▼

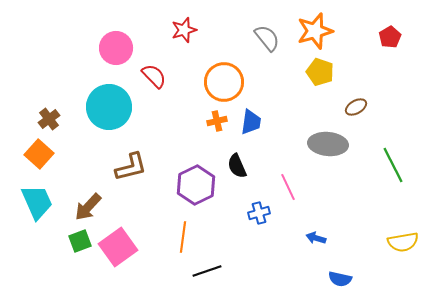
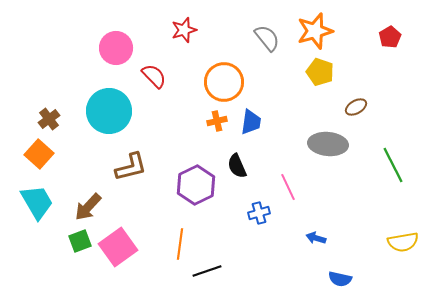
cyan circle: moved 4 px down
cyan trapezoid: rotated 6 degrees counterclockwise
orange line: moved 3 px left, 7 px down
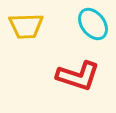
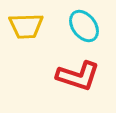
cyan ellipse: moved 9 px left, 2 px down
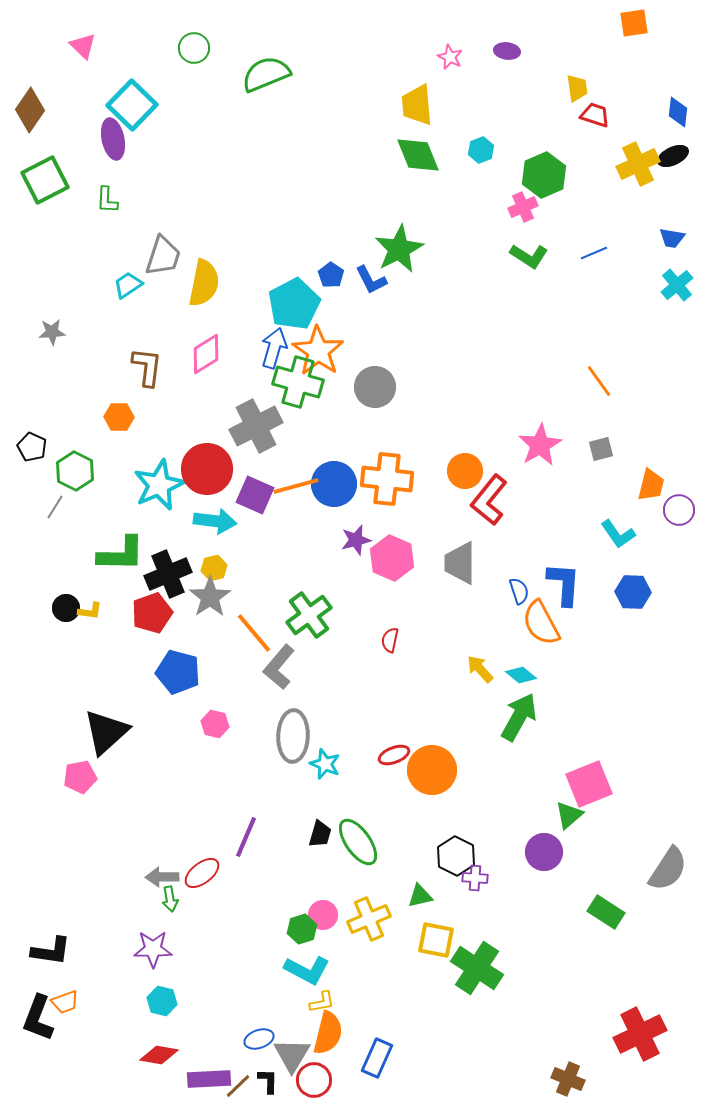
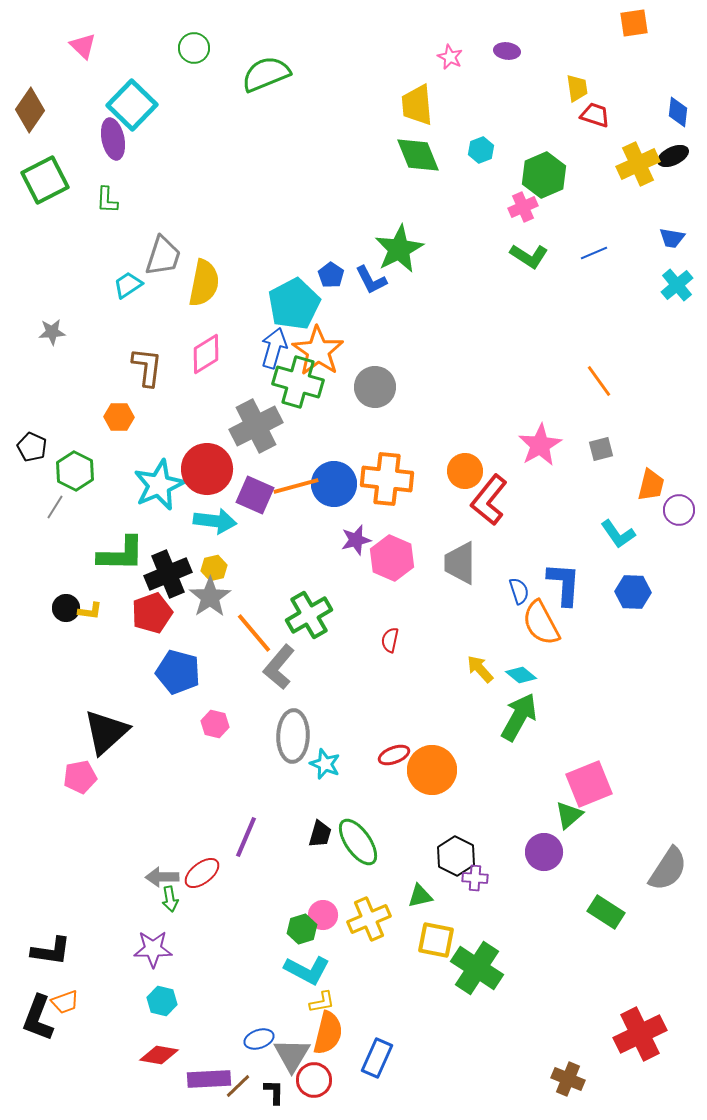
green cross at (309, 615): rotated 6 degrees clockwise
black L-shape at (268, 1081): moved 6 px right, 11 px down
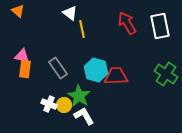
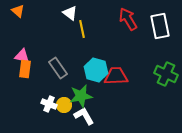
red arrow: moved 1 px right, 4 px up
green cross: rotated 10 degrees counterclockwise
green star: moved 2 px right; rotated 30 degrees clockwise
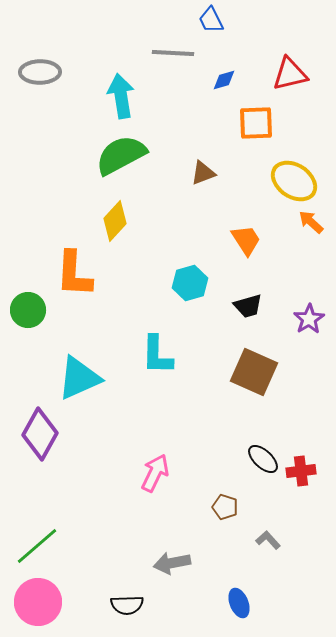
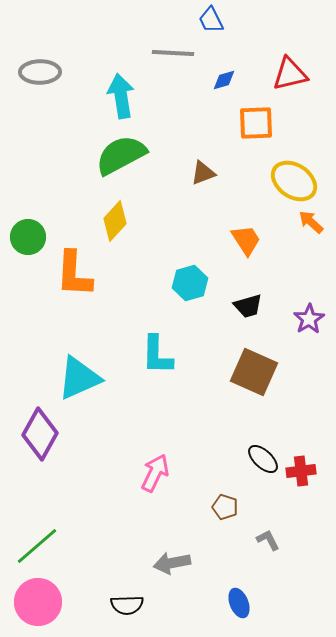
green circle: moved 73 px up
gray L-shape: rotated 15 degrees clockwise
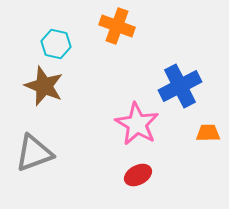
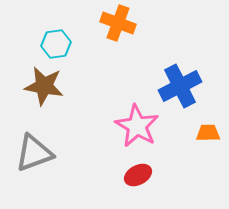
orange cross: moved 1 px right, 3 px up
cyan hexagon: rotated 20 degrees counterclockwise
brown star: rotated 12 degrees counterclockwise
pink star: moved 2 px down
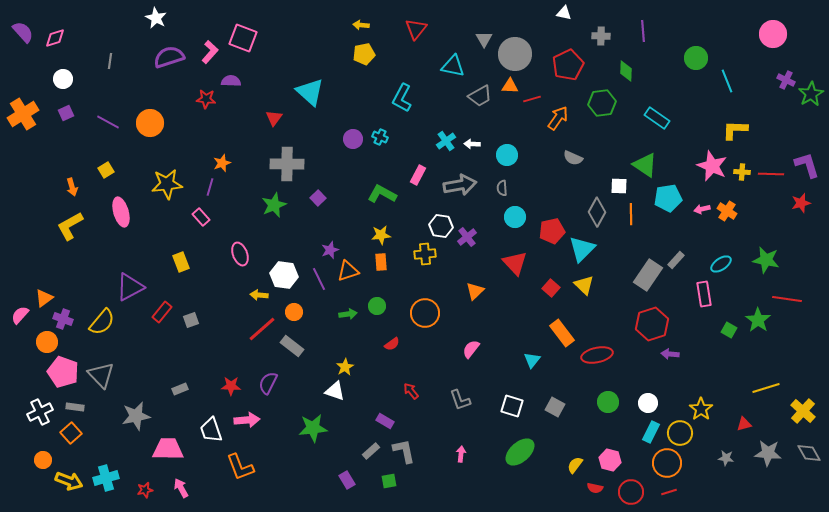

▲

▶ **Brief**
Could you copy every record exactly, without the pictures?

▶ **Output for this task**
cyan circle: moved 4 px down
cyan trapezoid: rotated 6 degrees counterclockwise
orange line: moved 3 px left, 7 px down
cyan ellipse: moved 9 px left, 2 px down
green cross at (309, 615): rotated 6 degrees clockwise
black L-shape at (268, 1081): moved 6 px right, 11 px down
red arrow: moved 1 px right, 4 px up
green cross: rotated 10 degrees counterclockwise
green star: moved 2 px right; rotated 30 degrees clockwise
green circle: moved 73 px up
gray L-shape: rotated 15 degrees clockwise
orange cross: moved 1 px right, 3 px up
cyan hexagon: rotated 20 degrees counterclockwise
brown star: rotated 12 degrees counterclockwise
pink star: moved 2 px down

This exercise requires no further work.